• **The problem**: From the line that holds "Segment: **stroma**. Return masks as SVG." to the last line of the data, copy everything exactly; leave out all the rest.

• **Data items**:

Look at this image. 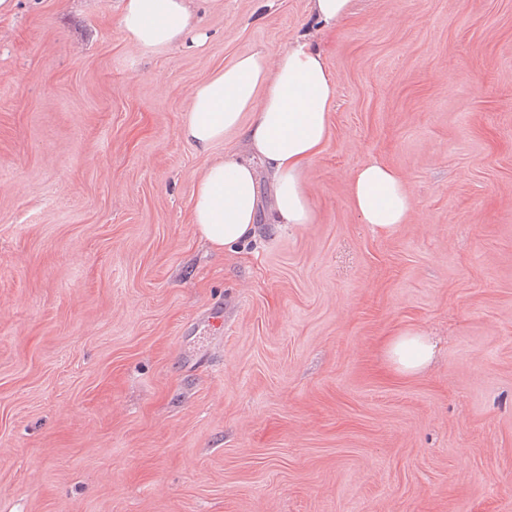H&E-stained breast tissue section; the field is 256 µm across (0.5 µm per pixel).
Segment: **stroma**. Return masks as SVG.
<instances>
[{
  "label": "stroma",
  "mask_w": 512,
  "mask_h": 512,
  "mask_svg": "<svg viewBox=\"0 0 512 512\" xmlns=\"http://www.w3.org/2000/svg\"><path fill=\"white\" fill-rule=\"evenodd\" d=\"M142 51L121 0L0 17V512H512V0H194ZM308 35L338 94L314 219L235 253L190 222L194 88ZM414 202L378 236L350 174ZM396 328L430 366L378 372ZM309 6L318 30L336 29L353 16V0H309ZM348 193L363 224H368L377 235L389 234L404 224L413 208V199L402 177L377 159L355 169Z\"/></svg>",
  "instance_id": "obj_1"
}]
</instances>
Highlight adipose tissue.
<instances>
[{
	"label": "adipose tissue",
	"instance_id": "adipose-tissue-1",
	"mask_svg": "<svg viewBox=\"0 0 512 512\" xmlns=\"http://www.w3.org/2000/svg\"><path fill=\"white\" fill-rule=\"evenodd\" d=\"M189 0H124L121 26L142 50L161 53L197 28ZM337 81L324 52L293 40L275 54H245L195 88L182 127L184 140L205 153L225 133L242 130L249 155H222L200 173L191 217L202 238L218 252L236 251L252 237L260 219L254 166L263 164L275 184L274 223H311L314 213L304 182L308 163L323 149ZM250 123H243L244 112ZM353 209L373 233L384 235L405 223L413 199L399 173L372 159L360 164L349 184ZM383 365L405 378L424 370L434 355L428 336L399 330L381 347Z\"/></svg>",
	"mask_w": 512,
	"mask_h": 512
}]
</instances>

• **Solution to the problem**:
Segment: **stroma**. Return masks as SVG.
<instances>
[{
  "label": "stroma",
  "mask_w": 512,
  "mask_h": 512,
  "mask_svg": "<svg viewBox=\"0 0 512 512\" xmlns=\"http://www.w3.org/2000/svg\"><path fill=\"white\" fill-rule=\"evenodd\" d=\"M142 51L121 0L0 17V512H512V0H194ZM308 35L338 94L314 219L235 253L190 222L194 88ZM414 202L378 236L350 174ZM396 328L430 366L378 372ZM309 6L318 30L336 29L353 16V0H309ZM348 193L363 224H368L377 235L389 234L404 224L413 208V199L402 177L377 159L355 169Z\"/></svg>",
  "instance_id": "obj_1"
}]
</instances>
Highlight adipose tissue.
<instances>
[{
	"label": "adipose tissue",
	"instance_id": "adipose-tissue-1",
	"mask_svg": "<svg viewBox=\"0 0 512 512\" xmlns=\"http://www.w3.org/2000/svg\"><path fill=\"white\" fill-rule=\"evenodd\" d=\"M189 0H124L121 26L142 50L161 53L197 28ZM337 81L324 52L293 40L275 54H245L195 88L182 127L184 140L205 153L225 133L242 130L249 155H222L200 173L191 217L202 238L218 252L236 251L252 237L260 219L254 166L263 164L275 184L274 223H311L314 213L304 182L308 163L323 149ZM250 123H243L244 112ZM353 209L373 233L384 235L405 223L413 199L399 173L372 159L360 164L349 184ZM383 365L405 378L424 370L434 355L428 336L399 330L381 347Z\"/></svg>",
	"mask_w": 512,
	"mask_h": 512
}]
</instances>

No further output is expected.